**WHAT IS NEEDED**:
Convert the stretch of the items from the line containing "Point (730, 422) is more forward." through the line containing "The purple matte shirt at center is" into a numbered list, one line per entry, leaving out blank lines.

[Saved data entries]
######

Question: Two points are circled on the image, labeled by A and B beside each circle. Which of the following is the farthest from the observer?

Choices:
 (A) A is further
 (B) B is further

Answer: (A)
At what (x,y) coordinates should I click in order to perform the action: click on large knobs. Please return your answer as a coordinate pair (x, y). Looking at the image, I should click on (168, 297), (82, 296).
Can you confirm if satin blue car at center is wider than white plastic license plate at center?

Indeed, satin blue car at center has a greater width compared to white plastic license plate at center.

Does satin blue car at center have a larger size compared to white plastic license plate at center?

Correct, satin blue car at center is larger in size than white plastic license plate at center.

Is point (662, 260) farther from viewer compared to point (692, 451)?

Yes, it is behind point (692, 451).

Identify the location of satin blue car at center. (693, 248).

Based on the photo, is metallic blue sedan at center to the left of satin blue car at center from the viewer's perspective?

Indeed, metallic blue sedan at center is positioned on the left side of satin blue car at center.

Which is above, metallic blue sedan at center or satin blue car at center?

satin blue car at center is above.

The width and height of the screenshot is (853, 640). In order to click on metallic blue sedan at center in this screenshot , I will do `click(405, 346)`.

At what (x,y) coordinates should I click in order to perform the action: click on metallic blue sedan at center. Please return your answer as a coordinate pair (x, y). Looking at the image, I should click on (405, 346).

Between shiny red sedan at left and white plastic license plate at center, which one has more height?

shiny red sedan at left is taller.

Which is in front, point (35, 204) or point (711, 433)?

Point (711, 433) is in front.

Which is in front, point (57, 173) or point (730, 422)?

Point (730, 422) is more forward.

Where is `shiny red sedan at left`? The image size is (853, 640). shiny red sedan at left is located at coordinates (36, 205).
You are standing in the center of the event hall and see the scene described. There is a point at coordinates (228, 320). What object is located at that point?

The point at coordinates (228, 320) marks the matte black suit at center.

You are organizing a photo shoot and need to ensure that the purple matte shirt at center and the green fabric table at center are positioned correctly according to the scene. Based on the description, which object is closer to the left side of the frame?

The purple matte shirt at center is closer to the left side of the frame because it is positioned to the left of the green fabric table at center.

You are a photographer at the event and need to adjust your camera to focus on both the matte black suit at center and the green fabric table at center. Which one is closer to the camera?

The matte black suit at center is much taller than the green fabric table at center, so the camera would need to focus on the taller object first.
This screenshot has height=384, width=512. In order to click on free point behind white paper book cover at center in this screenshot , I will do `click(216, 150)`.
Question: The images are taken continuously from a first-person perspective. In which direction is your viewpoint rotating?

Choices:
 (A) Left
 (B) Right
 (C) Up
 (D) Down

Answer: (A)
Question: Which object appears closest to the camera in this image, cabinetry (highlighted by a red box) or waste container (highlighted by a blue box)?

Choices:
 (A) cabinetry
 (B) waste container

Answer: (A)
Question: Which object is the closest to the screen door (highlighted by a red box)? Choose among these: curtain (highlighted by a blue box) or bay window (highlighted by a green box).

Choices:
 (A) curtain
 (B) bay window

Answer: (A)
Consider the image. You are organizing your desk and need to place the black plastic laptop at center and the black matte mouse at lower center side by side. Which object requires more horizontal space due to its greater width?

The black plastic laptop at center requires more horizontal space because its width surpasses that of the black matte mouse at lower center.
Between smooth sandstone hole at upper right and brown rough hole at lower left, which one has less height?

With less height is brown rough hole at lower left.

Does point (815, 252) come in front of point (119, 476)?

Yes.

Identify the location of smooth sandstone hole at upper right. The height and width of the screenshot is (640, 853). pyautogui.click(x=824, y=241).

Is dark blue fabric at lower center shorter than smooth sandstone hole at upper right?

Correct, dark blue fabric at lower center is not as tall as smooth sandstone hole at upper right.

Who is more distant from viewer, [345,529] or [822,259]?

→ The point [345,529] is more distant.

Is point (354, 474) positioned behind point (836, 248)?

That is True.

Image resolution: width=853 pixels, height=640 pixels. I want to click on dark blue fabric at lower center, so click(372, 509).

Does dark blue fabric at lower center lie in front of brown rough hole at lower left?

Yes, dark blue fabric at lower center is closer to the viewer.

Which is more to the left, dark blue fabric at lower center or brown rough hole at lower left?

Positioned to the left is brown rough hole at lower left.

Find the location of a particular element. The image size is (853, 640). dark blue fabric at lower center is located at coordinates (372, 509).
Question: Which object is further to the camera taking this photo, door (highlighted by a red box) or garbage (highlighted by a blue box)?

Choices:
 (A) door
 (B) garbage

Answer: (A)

######

**YOUR SOLUTION**:
1. Point (730, 422) is more forward.
2. Where is `shiny red sedan at left`? The image size is (853, 640). shiny red sedan at left is located at coordinates (36, 205).
3. You are standing in the center of the event hall and see the scene described. There is a point at coordinates (228, 320). What object is located at that point?
4. The point at coordinates (228, 320) marks the matte black suit at center.
5. You are organizing a photo shoot and need to ensure that the purple matte shirt at center and the green fabric table at center are positioned correctly according to the scene. Based on the description, which object is closer to the left side of the frame?
6. The purple matte shirt at center is closer to the left side of the frame because it is positioned to the left of the green fabric table at center.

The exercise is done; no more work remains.